Find the word "cross" in the listing, and copy out each line where it turns up.

DATASET RECORDS
== Segment start ==

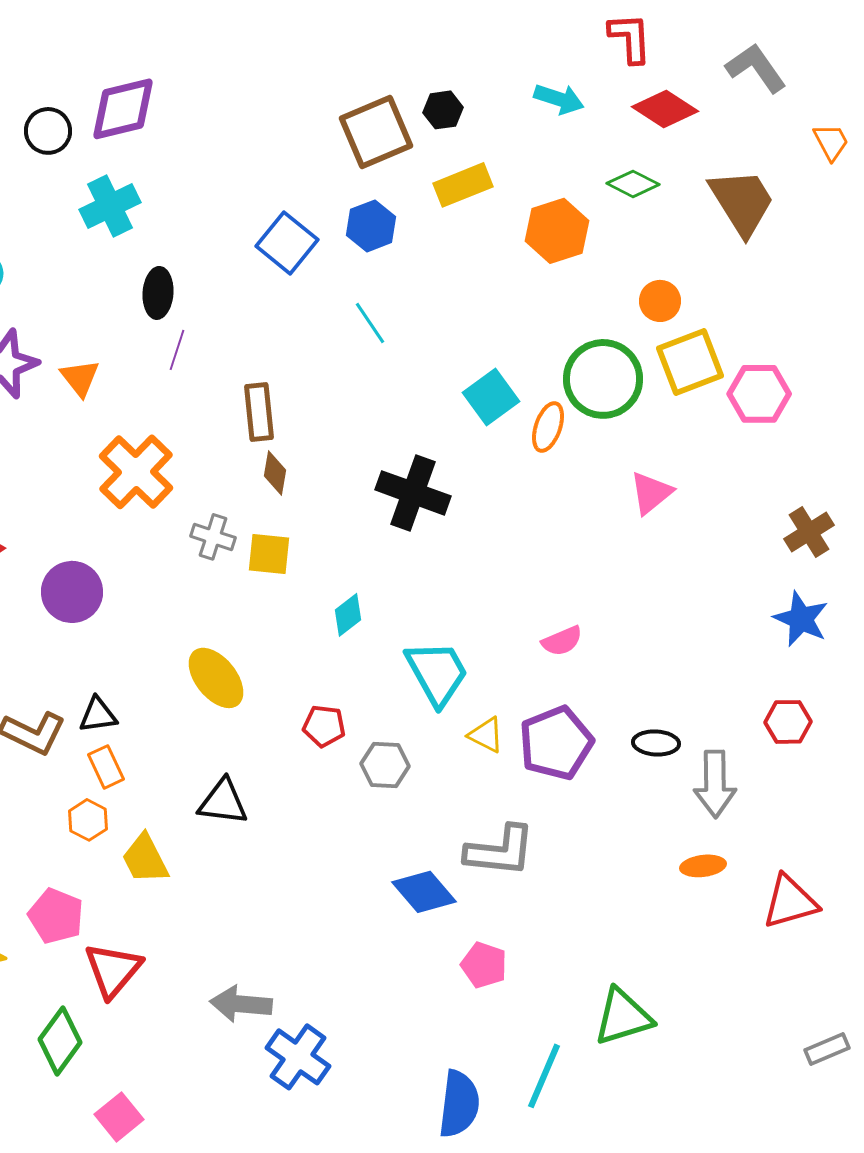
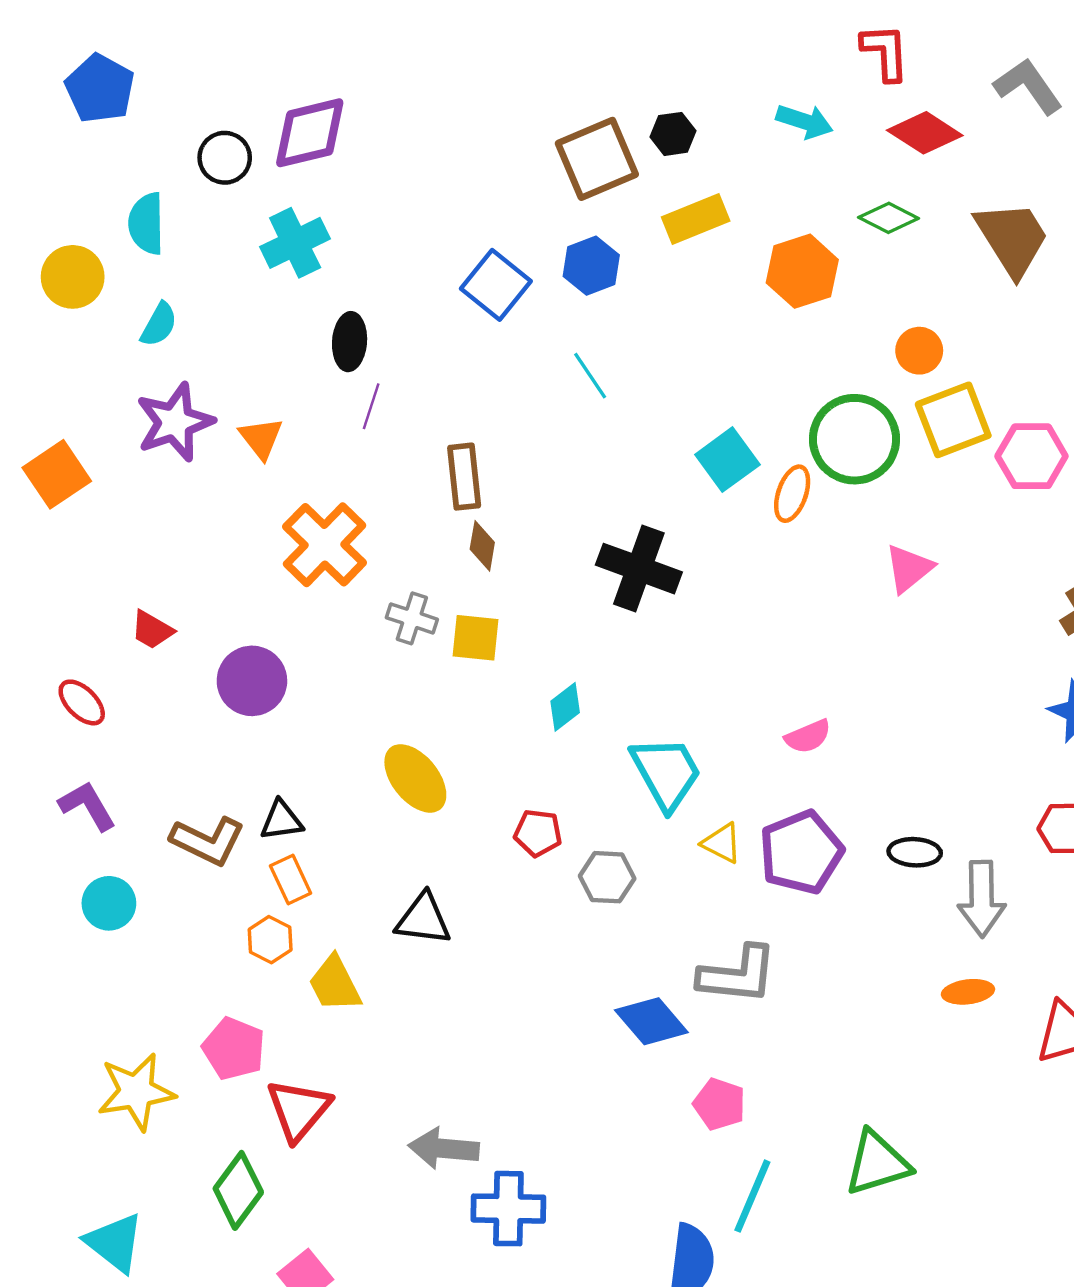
blue cross: (298, 1057) -> (508, 1209), turned -34
cyan line: (544, 1076) -> (752, 1196), moved

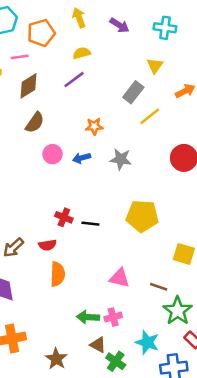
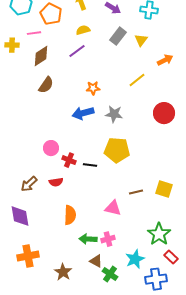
orange pentagon: (41, 33) -> (51, 14), turned -30
gray rectangle: (133, 92) -> (118, 36), moved
pink circle: (53, 154) -> (51, 148), moved
blue arrow: (82, 158) -> (83, 113), size x1.5
yellow pentagon: (142, 216) -> (117, 150), moved
orange semicircle: (58, 274) -> (70, 215), moved
brown line: (159, 287) -> (136, 192), moved, turned -32
cyan star: (147, 342) -> (135, 259), turned 30

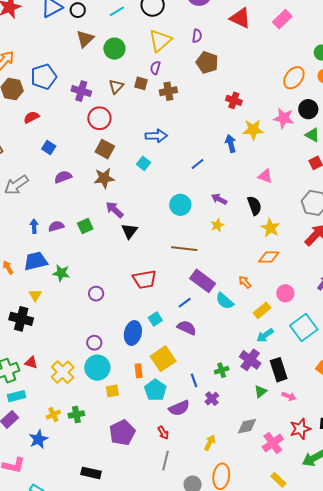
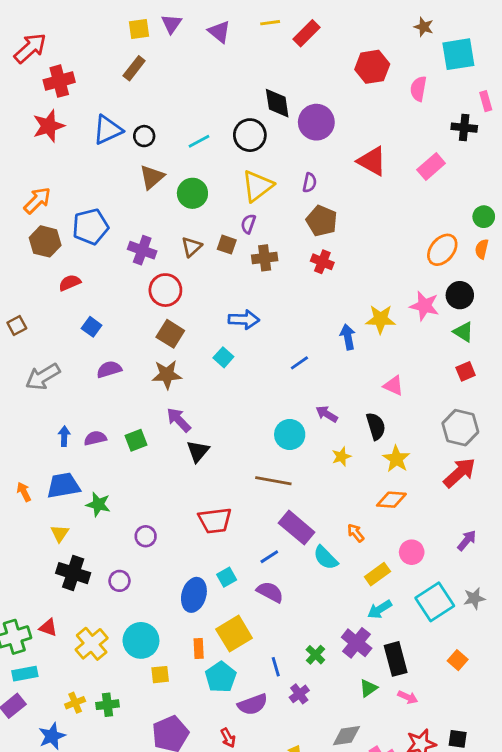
red cross: (234, 100) -> (322, 262), moved
cyan circle: (180, 205) -> (290, 435), moved
yellow star: (217, 225) -> (341, 457), moved
black cross: (21, 319) -> (73, 573), moved
purple circle: (94, 343) -> (119, 581), moved
green cross: (222, 370) -> (315, 655), turned -32

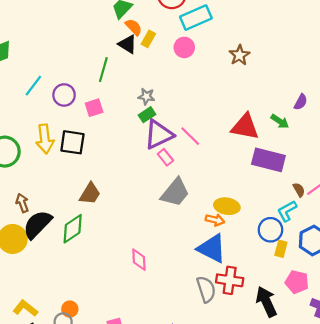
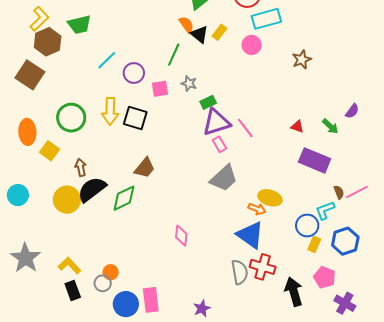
orange semicircle: (134, 27) -> (186, 25), moved
gray star: (146, 96) -> (189, 84), moved
red triangle: (245, 127) -> (297, 127), size x0.5

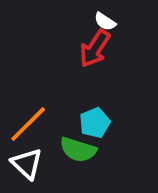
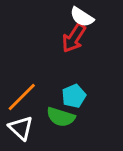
white semicircle: (105, 22) -> (82, 17), size x1.4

== Segment end ==

OUTPUT OF THE TASK
blue cross: (298, 1057) -> (508, 1209), turned -34
red cross: (234, 100) -> (322, 262), moved
black cross: (21, 319) -> (73, 573), moved
green cross: (222, 370) -> (315, 655), turned -32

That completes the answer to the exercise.